— EXERCISE AIM —
Could you reproduce the entries exactly, omitting every picture?

— DATA FOR PROCESSING —
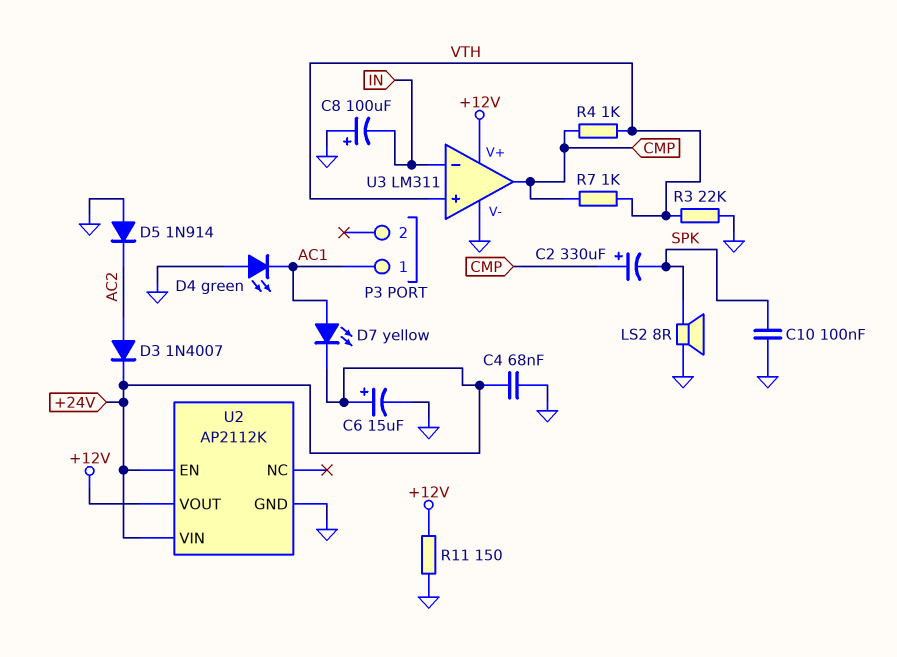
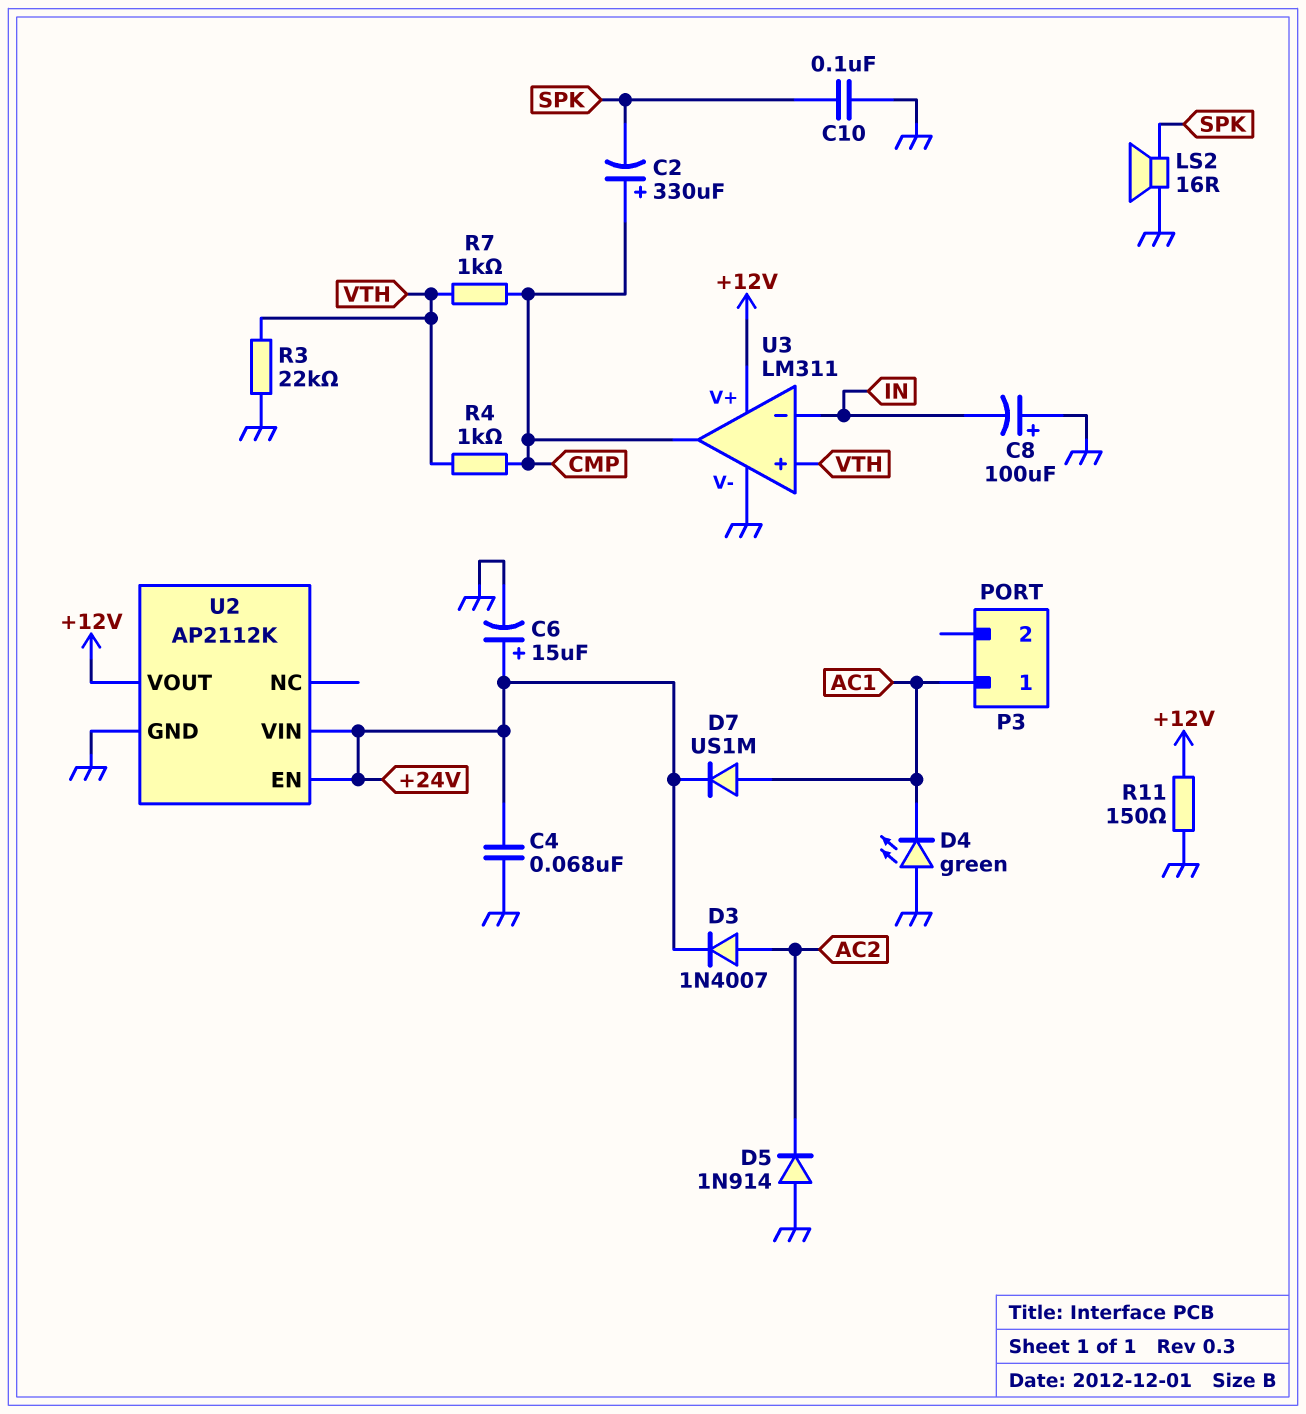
D7: LED yellow (A AC1, K +24V) -> diode US1M (A AC1, K +24V)
LS2: speaker 8R (GND, SPK) -> speaker 16R (GND, SPK)

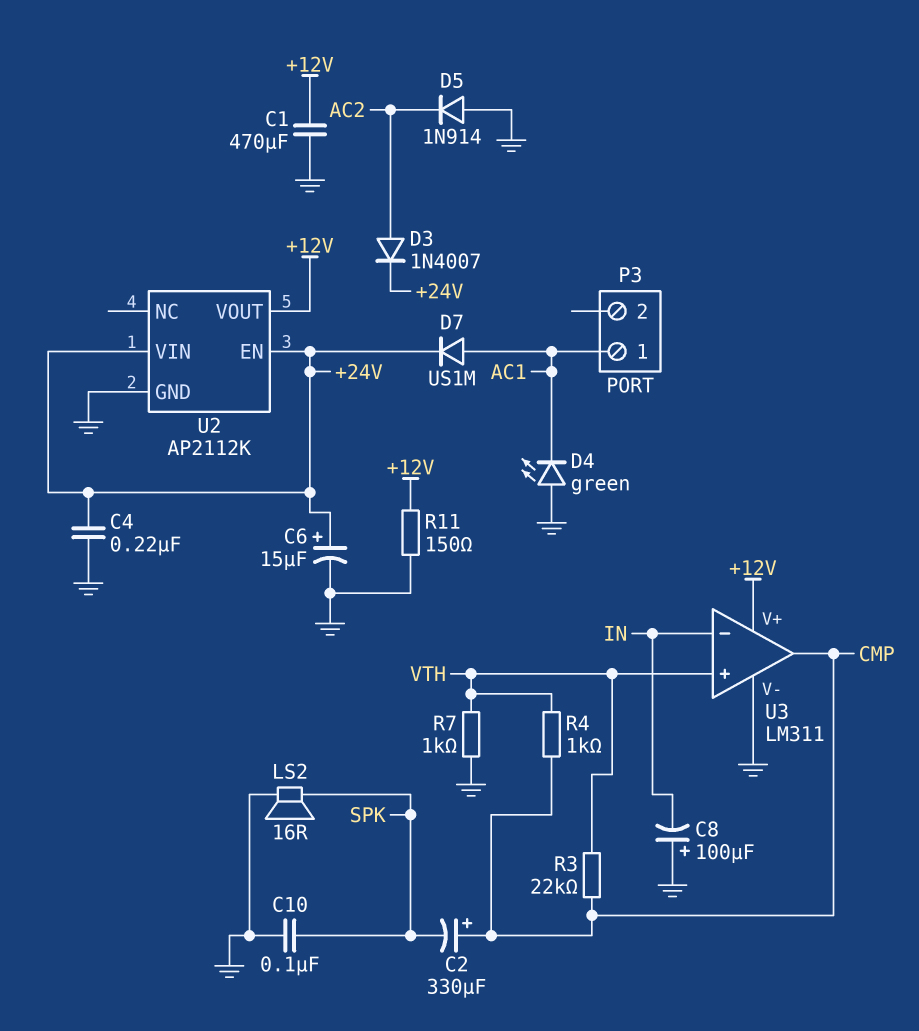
C1: none -> 470uF (+12V, GND)
C4: 68nF (+24V, GND) -> 220nF (+24V, GND)
R3: 22k (GND, VTH) -> 22k (CMP, VTH)
R7: 1k (CMP, VTH) -> 1k (GND, VTH)

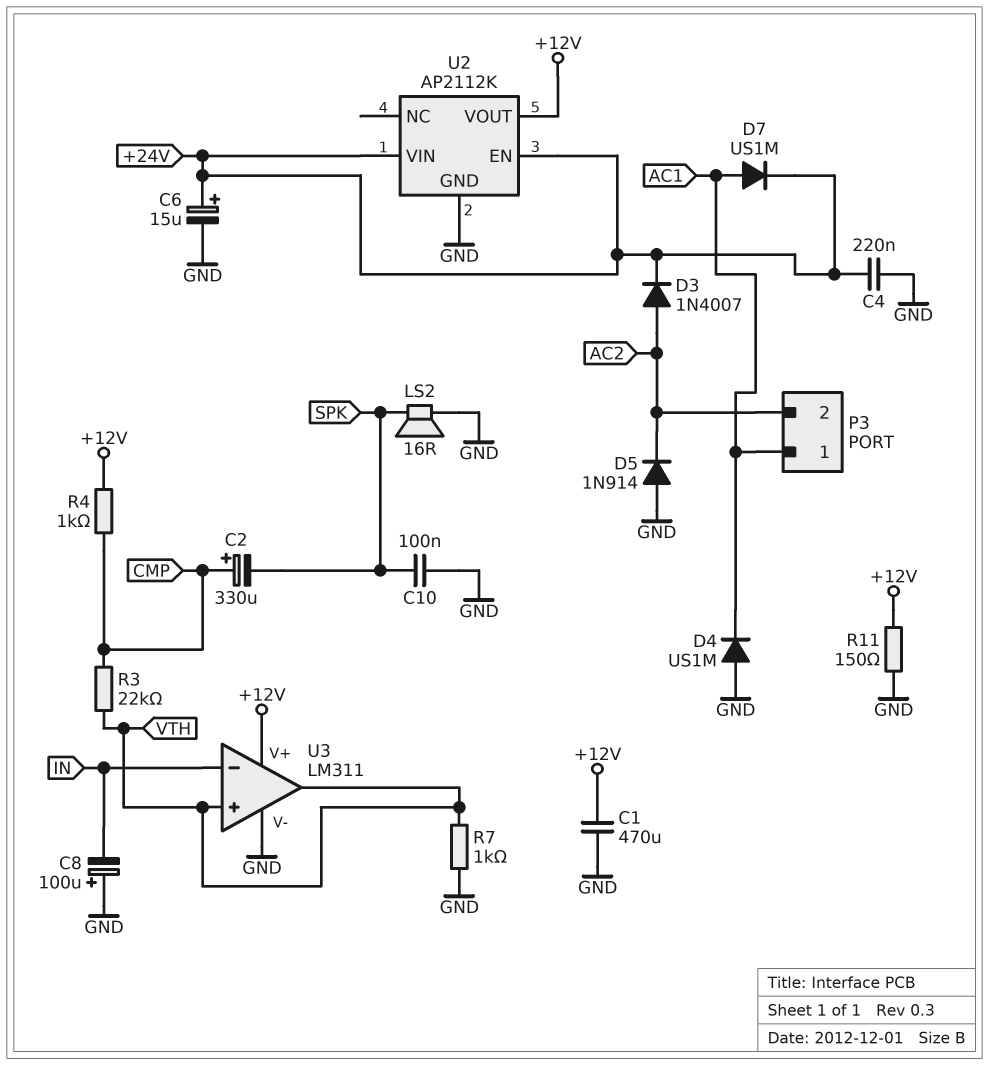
D4: LED green (A GND, K AC1) -> diode US1M (A GND, K AC1)
P3 pin 2: none -> AC2
R4: 1k (CMP, VTH) -> 1k (+12V, CMP)
U3 pin out: CMP -> VTH

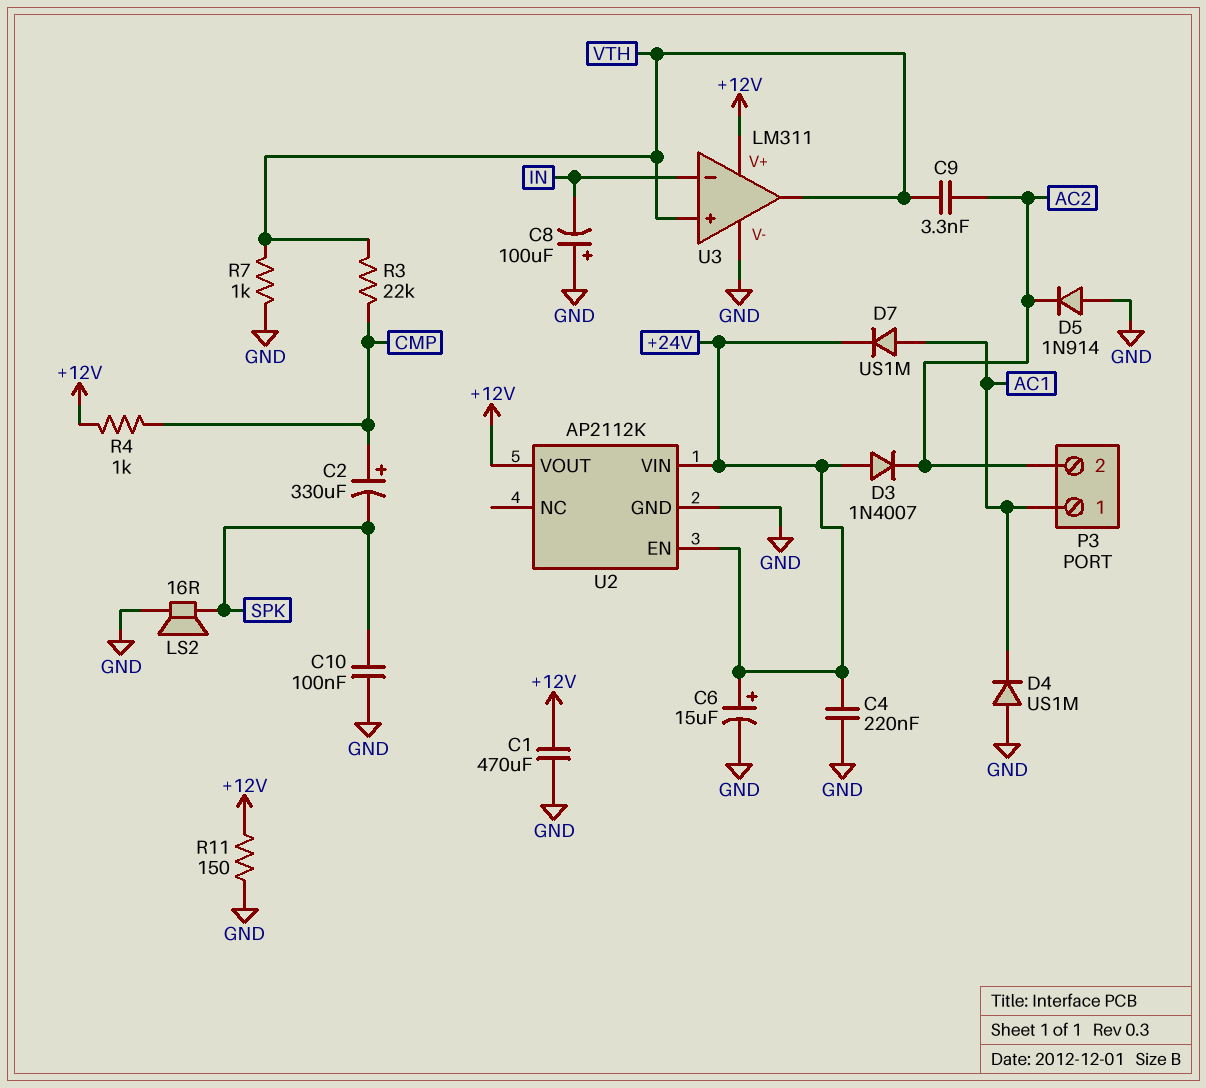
C9: none -> 3.3nF (AC2, VTH)
D3: diode 1N4007 (A AC2, K +24V) -> diode 1N4007 (A +24V, K AC2)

— WRITTEN RESPONSE —
D7: LED yellow (A AC1, K +24V) -> diode US1M (A AC1, K +24V)
LS2: speaker 8R (GND, SPK) -> speaker 16R (GND, SPK)

C1: none -> 470uF (+12V, GND)
C4: 68nF (+24V, GND) -> 220nF (+24V, GND)
R3: 22k (GND, VTH) -> 22k (CMP, VTH)
R7: 1k (CMP, VTH) -> 1k (GND, VTH)

D4: LED green (A GND, K AC1) -> diode US1M (A GND, K AC1)
P3 pin 2: none -> AC2
R4: 1k (CMP, VTH) -> 1k (+12V, CMP)
U3 pin out: CMP -> VTH

C9: none -> 3.3nF (AC2, VTH)
D3: diode 1N4007 (A AC2, K +24V) -> diode 1N4007 (A +24V, K AC2)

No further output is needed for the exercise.